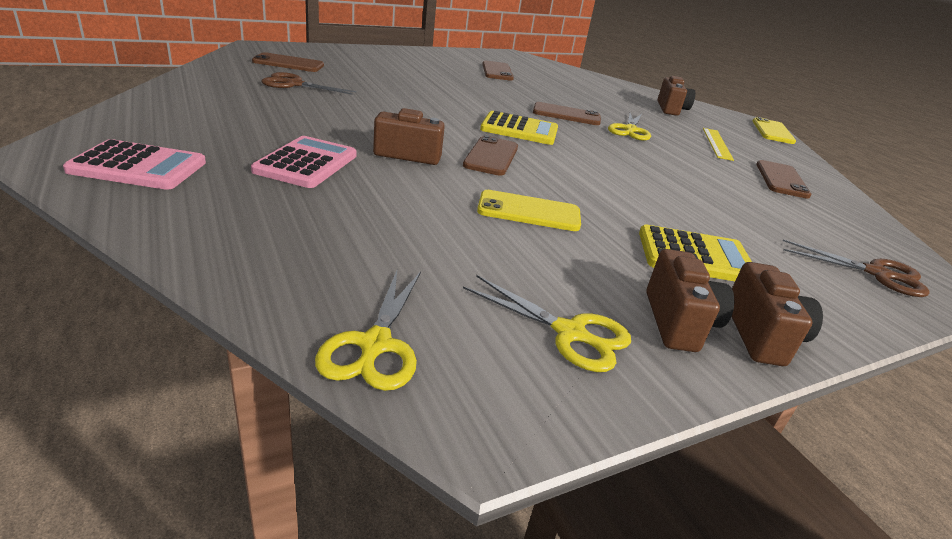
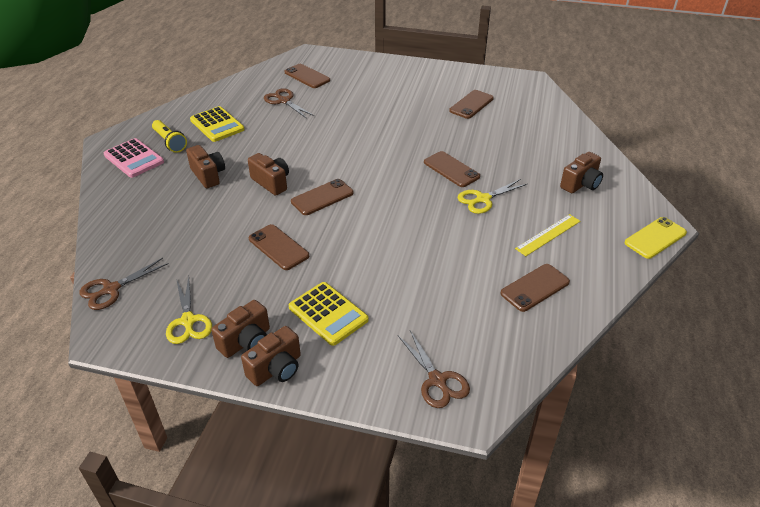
camera: 45 degrees right, 10 degrees up
(180, 139) = (170, 142): none -> yellow flashlight
(306, 163) = (208, 175): pink calculator -> brown camera
(375, 345) = (111, 289): yellow scissors -> brown scissors
(519, 129) = (382, 177): yellow calculator -> yellow calculator (217, 125)
(529, 212) = (278, 247): yellow phone -> brown phone

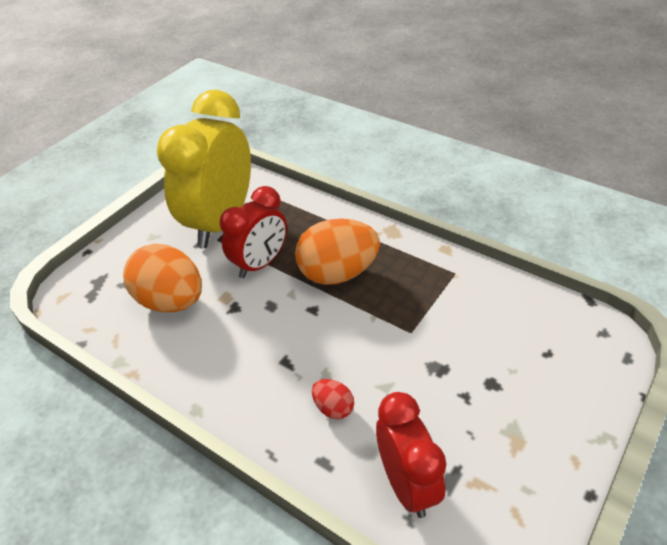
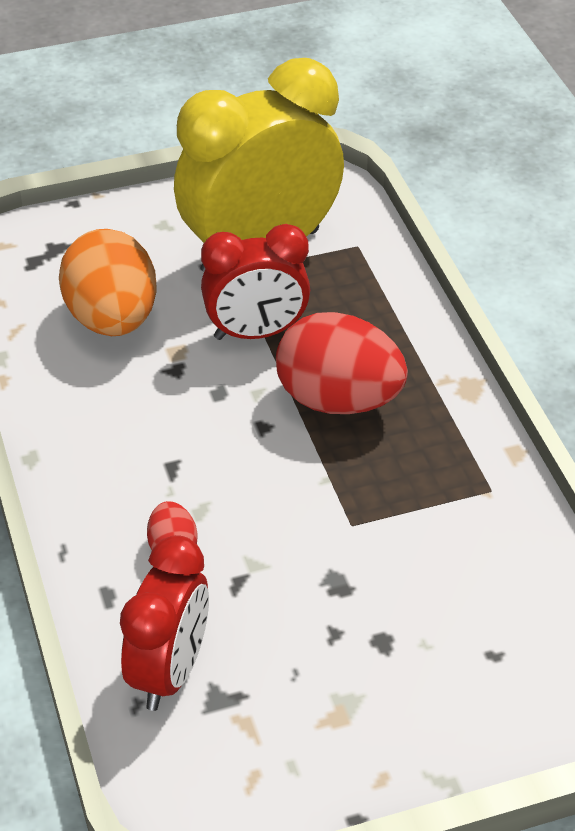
camera: 35 degrees right, 0 degrees up
(338, 273) = (338, 400): orange egg -> red egg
============================================================
#### [Exercise description]
Nothing but the lines from the one holding "(375, 345) = (111, 289): yellow" through the last line of the listing should appear in the answer, copied exactly and without pictures.

#### [Exercise solution]
(375, 345) = (111, 289): yellow scissors -> brown scissors
(519, 129) = (382, 177): yellow calculator -> yellow calculator (217, 125)
(529, 212) = (278, 247): yellow phone -> brown phone

camera: 35 degrees right, 0 degrees up
(338, 273) = (338, 400): orange egg -> red egg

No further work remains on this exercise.